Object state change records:
[Start of Attachment]

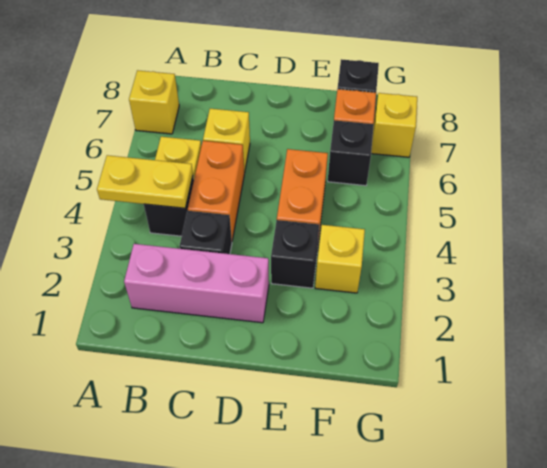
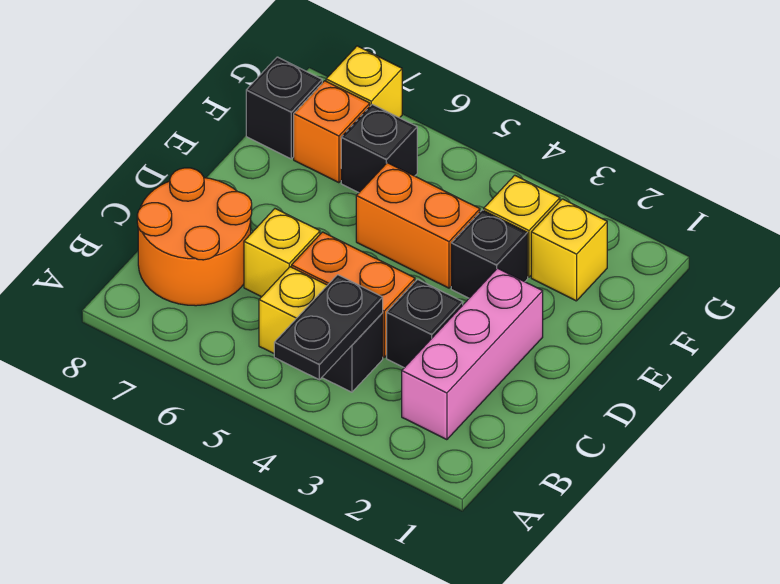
yellow plate A4:B4 level 2 -> black plate A4:B4 level 2
yellow brick A7 level 1 -> yellow brick F2 level 1
none -> orange round brick B7:C8 level 1

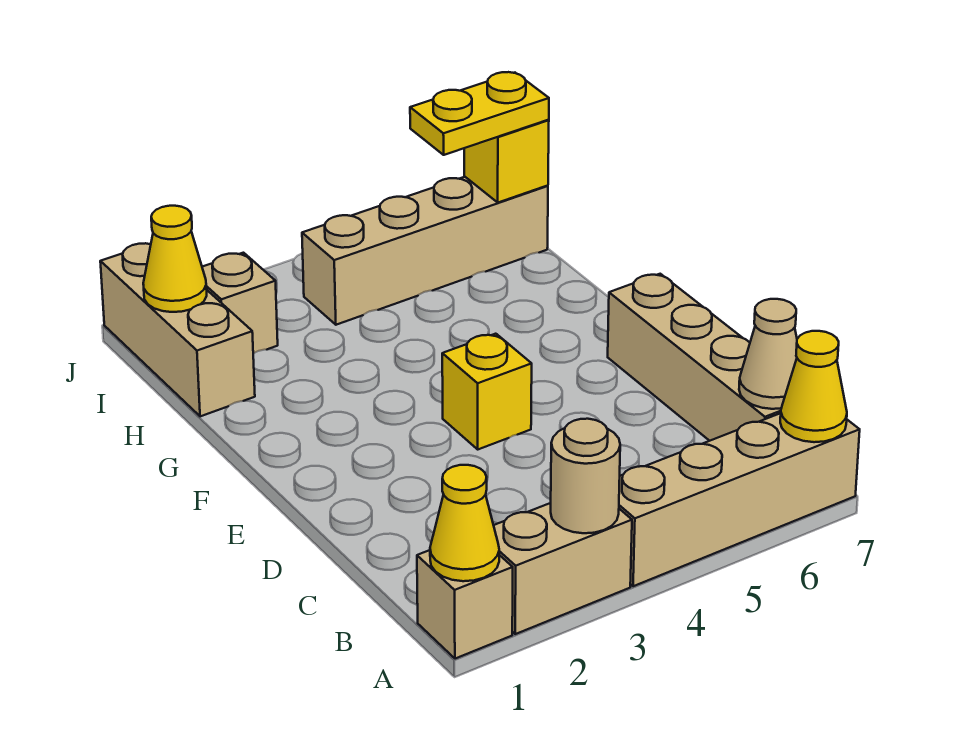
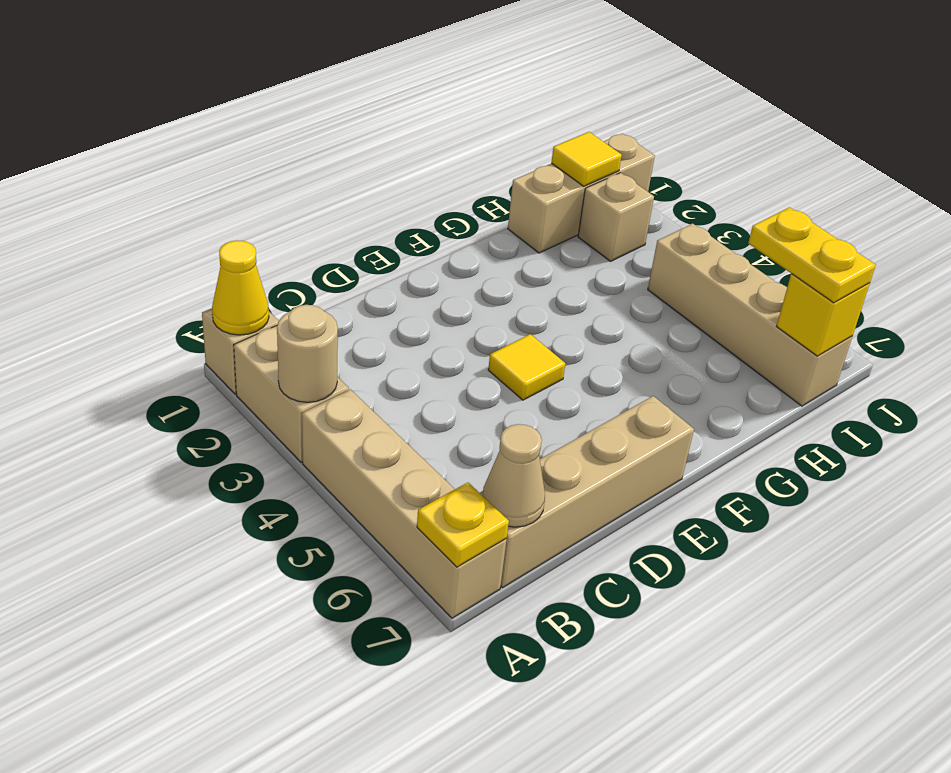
yellow cone A7 level 2 -> yellow plate A7 level 2
yellow brick E4 level 1 -> yellow tile E4 level 1
yellow cone I1 level 2 -> yellow tile I1 level 2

[End of Attachment]

- [TASK INSTRUCTIONS]
Would you mind returning each entry above word for word, skipping the images?

- [ANSWER TO THE PROBLEM]
yellow plate A4:B4 level 2 -> black plate A4:B4 level 2
yellow brick A7 level 1 -> yellow brick F2 level 1
none -> orange round brick B7:C8 level 1

yellow cone A7 level 2 -> yellow plate A7 level 2
yellow brick E4 level 1 -> yellow tile E4 level 1
yellow cone I1 level 2 -> yellow tile I1 level 2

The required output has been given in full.